* **Exercise details**
Return the listing below in full, exactly.
= = = = =
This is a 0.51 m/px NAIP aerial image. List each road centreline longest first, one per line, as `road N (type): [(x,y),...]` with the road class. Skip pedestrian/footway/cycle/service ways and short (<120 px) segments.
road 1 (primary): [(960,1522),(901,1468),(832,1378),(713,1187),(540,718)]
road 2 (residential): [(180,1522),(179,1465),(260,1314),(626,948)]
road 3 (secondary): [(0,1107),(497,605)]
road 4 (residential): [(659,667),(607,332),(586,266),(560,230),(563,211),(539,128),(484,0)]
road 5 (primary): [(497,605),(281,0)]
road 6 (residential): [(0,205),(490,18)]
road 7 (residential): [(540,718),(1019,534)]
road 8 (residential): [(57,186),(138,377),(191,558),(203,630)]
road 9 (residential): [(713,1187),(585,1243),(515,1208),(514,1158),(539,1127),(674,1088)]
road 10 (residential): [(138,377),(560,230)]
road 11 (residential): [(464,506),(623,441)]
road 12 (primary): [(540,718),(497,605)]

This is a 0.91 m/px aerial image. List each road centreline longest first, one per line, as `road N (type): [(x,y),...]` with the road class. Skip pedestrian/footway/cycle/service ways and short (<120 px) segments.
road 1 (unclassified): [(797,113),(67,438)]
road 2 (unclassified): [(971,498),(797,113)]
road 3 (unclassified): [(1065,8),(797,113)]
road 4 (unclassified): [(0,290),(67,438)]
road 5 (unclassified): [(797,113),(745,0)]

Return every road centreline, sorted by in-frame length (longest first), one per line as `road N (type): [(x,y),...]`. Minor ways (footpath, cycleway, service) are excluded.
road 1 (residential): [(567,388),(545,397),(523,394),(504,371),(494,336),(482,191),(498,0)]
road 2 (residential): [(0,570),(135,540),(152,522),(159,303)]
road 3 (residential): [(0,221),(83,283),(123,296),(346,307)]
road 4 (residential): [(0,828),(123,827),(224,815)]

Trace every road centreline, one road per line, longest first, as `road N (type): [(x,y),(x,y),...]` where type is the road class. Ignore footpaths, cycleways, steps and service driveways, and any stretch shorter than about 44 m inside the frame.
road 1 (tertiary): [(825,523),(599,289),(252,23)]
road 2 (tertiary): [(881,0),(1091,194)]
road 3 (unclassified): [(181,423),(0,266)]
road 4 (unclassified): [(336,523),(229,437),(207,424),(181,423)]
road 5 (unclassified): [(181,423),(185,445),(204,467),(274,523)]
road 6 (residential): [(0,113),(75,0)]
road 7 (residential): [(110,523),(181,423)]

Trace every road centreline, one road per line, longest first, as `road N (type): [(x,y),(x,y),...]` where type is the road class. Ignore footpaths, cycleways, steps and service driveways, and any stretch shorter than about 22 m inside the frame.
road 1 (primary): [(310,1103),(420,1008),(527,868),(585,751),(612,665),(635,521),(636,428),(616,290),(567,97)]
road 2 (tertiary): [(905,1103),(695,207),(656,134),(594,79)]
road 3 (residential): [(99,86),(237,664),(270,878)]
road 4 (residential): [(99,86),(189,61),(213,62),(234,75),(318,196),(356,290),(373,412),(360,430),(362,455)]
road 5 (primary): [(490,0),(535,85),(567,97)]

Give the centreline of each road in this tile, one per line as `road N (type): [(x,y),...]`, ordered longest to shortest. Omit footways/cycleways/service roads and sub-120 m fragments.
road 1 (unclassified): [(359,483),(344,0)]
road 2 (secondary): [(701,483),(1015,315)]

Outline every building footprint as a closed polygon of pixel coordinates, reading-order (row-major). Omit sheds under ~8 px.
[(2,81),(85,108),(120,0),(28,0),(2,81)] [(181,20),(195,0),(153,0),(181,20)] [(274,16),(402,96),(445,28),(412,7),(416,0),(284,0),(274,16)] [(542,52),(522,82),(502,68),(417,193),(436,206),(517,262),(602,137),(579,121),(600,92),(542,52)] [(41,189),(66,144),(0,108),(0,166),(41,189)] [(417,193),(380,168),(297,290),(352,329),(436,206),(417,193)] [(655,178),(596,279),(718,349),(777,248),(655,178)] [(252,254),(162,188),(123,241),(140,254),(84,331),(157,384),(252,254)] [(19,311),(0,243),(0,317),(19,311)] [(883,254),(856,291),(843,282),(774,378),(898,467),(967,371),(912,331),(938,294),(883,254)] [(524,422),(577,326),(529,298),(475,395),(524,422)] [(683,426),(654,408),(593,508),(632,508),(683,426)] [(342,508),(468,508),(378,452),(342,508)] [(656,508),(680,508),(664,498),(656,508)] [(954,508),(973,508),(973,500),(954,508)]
= = = = =
* **Result of this task**
This is a 0.51 m/px NAIP aerial image. List each road centreline longest first, one per line, as `road N (type): [(x,y),...]` with the road class. Skip pedestrian/footway/cycle/service ways and short (<120 px) segments.
road 1 (primary): [(960,1522),(901,1468),(832,1378),(713,1187),(540,718)]
road 2 (residential): [(180,1522),(179,1465),(260,1314),(626,948)]
road 3 (secondary): [(0,1107),(497,605)]
road 4 (residential): [(659,667),(607,332),(586,266),(560,230),(563,211),(539,128),(484,0)]
road 5 (primary): [(497,605),(281,0)]
road 6 (residential): [(0,205),(490,18)]
road 7 (residential): [(540,718),(1019,534)]
road 8 (residential): [(57,186),(138,377),(191,558),(203,630)]
road 9 (residential): [(713,1187),(585,1243),(515,1208),(514,1158),(539,1127),(674,1088)]
road 10 (residential): [(138,377),(560,230)]
road 11 (residential): [(464,506),(623,441)]
road 12 (primary): [(540,718),(497,605)]

This is a 0.91 m/px aerial image. List each road centreline longest first, one per line, as `road N (type): [(x,y),...]` with the road class. Skip pedestrian/footway/cycle/service ways and short (<120 px) segments.
road 1 (unclassified): [(797,113),(67,438)]
road 2 (unclassified): [(971,498),(797,113)]
road 3 (unclassified): [(1065,8),(797,113)]
road 4 (unclassified): [(0,290),(67,438)]
road 5 (unclassified): [(797,113),(745,0)]

Return every road centreline, sorted by in-frame length (longest first), one per line as `road N (type): [(x,y),...]`. Minor ways (footpath, cycleway, service) are excluded.
road 1 (residential): [(567,388),(545,397),(523,394),(504,371),(494,336),(482,191),(498,0)]
road 2 (residential): [(0,570),(135,540),(152,522),(159,303)]
road 3 (residential): [(0,221),(83,283),(123,296),(346,307)]
road 4 (residential): [(0,828),(123,827),(224,815)]

Trace every road centreline, one road per line, longest first, as `road N (type): [(x,y),(x,y),...]` where type is the road class. Ignore footpaths, cycleways, steps and service driveways, and any stretch shorter than about 44 m inside the frame.
road 1 (tertiary): [(825,523),(599,289),(252,23)]
road 2 (tertiary): [(881,0),(1091,194)]
road 3 (unclassified): [(181,423),(0,266)]
road 4 (unclassified): [(336,523),(229,437),(207,424),(181,423)]
road 5 (unclassified): [(181,423),(185,445),(204,467),(274,523)]
road 6 (residential): [(0,113),(75,0)]
road 7 (residential): [(110,523),(181,423)]

Trace every road centreline, one road per line, longest first, as `road N (type): [(x,y),(x,y),...]` where type is the road class. Ignore footpaths, cycleways, steps and service driveways, and any stretch shorter than about 22 m inside the frame.
road 1 (primary): [(310,1103),(420,1008),(527,868),(585,751),(612,665),(635,521),(636,428),(616,290),(567,97)]
road 2 (tertiary): [(905,1103),(695,207),(656,134),(594,79)]
road 3 (residential): [(99,86),(237,664),(270,878)]
road 4 (residential): [(99,86),(189,61),(213,62),(234,75),(318,196),(356,290),(373,412),(360,430),(362,455)]
road 5 (primary): [(490,0),(535,85),(567,97)]

Give the centreline of each road in this tile, one per line as `road N (type): [(x,y),...]`, ordered longest to shortest. Omit footways/cycleways/service roads and sub-120 m fragments.
road 1 (unclassified): [(359,483),(344,0)]
road 2 (secondary): [(701,483),(1015,315)]

Outline every building footprint as a closed polygon of pixel coordinates, reading-order (row-major). Omit sheds under ~8 px.
[(2,81),(85,108),(120,0),(28,0),(2,81)] [(181,20),(195,0),(153,0),(181,20)] [(274,16),(402,96),(445,28),(412,7),(416,0),(284,0),(274,16)] [(542,52),(522,82),(502,68),(417,193),(436,206),(517,262),(602,137),(579,121),(600,92),(542,52)] [(41,189),(66,144),(0,108),(0,166),(41,189)] [(417,193),(380,168),(297,290),(352,329),(436,206),(417,193)] [(655,178),(596,279),(718,349),(777,248),(655,178)] [(252,254),(162,188),(123,241),(140,254),(84,331),(157,384),(252,254)] [(19,311),(0,243),(0,317),(19,311)] [(883,254),(856,291),(843,282),(774,378),(898,467),(967,371),(912,331),(938,294),(883,254)] [(524,422),(577,326),(529,298),(475,395),(524,422)] [(683,426),(654,408),(593,508),(632,508),(683,426)] [(342,508),(468,508),(378,452),(342,508)] [(656,508),(680,508),(664,498),(656,508)] [(954,508),(973,508),(973,500),(954,508)]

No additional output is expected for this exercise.